(Source records)

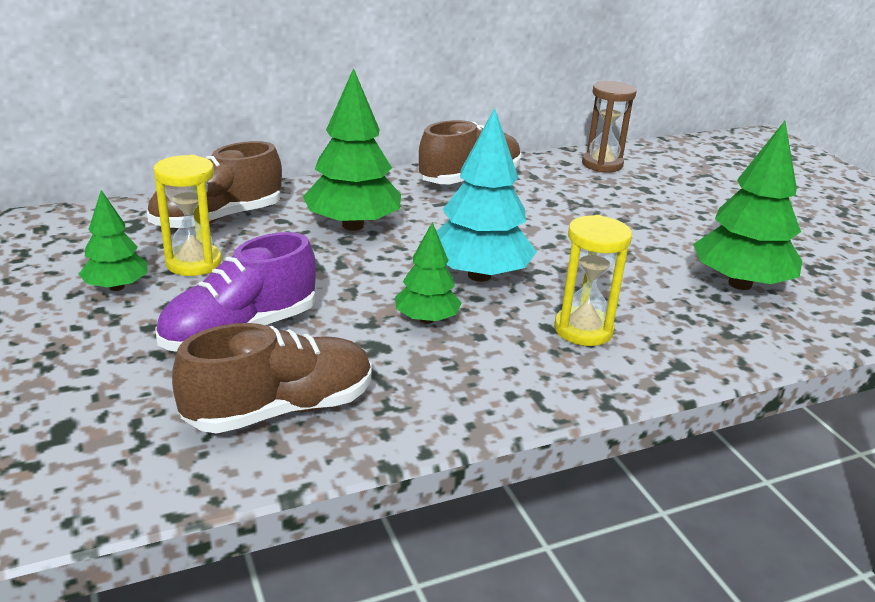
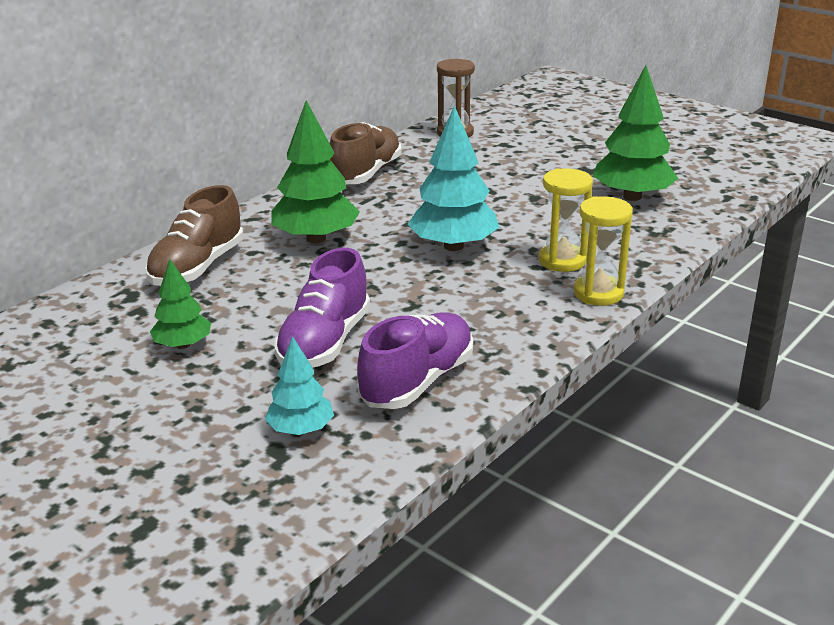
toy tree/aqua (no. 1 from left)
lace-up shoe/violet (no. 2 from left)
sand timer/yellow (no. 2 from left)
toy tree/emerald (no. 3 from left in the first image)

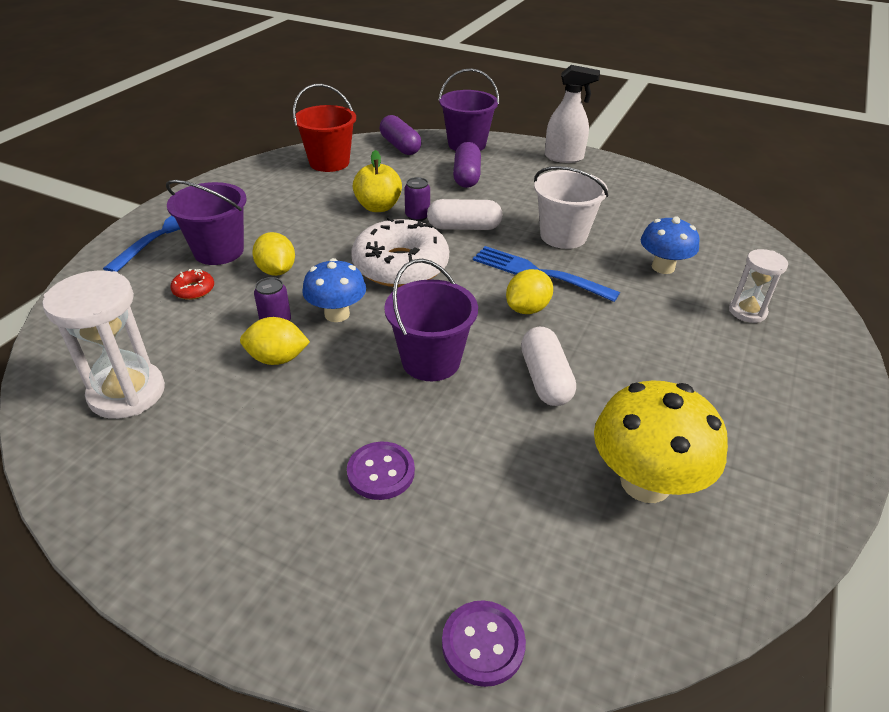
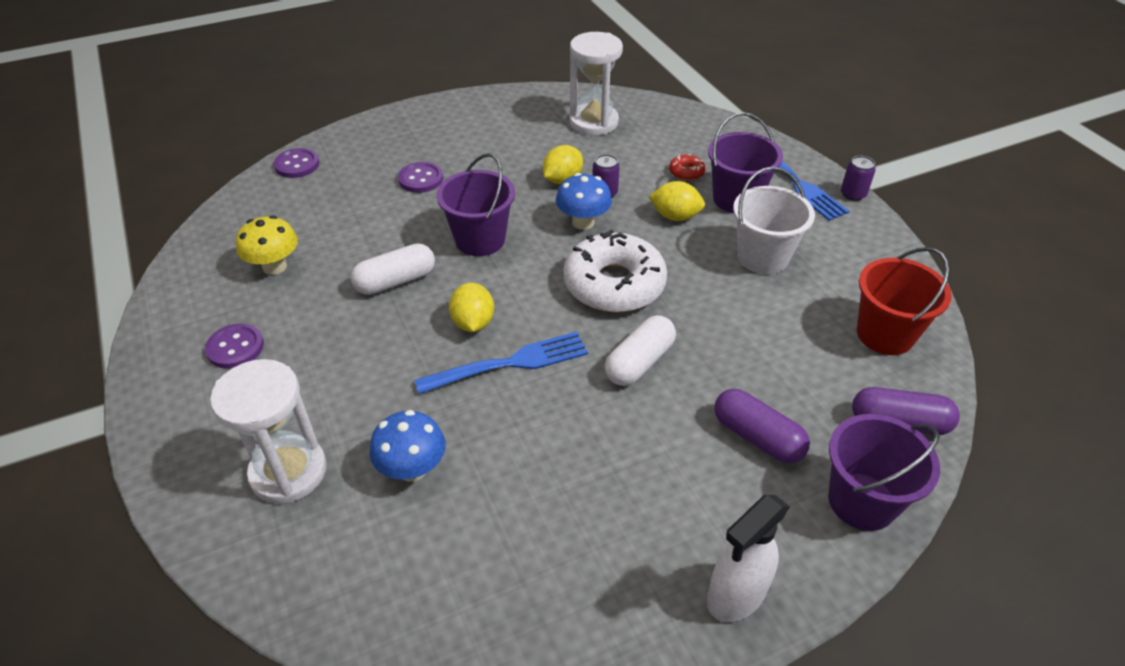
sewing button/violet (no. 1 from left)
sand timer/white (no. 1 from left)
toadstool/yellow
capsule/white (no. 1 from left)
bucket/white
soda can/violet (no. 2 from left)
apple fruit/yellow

WORK TO COMPLETE -
Set down all records verbatim, omitting images.

EXERCISE OUTPUT -
toy tree/aqua (no. 1 from left)
lace-up shoe/violet (no. 2 from left)
sand timer/yellow (no. 2 from left)
toy tree/emerald (no. 3 from left in the first image)

sewing button/violet (no. 1 from left)
sand timer/white (no. 1 from left)
toadstool/yellow
capsule/white (no. 1 from left)
bucket/white
soda can/violet (no. 2 from left)
apple fruit/yellow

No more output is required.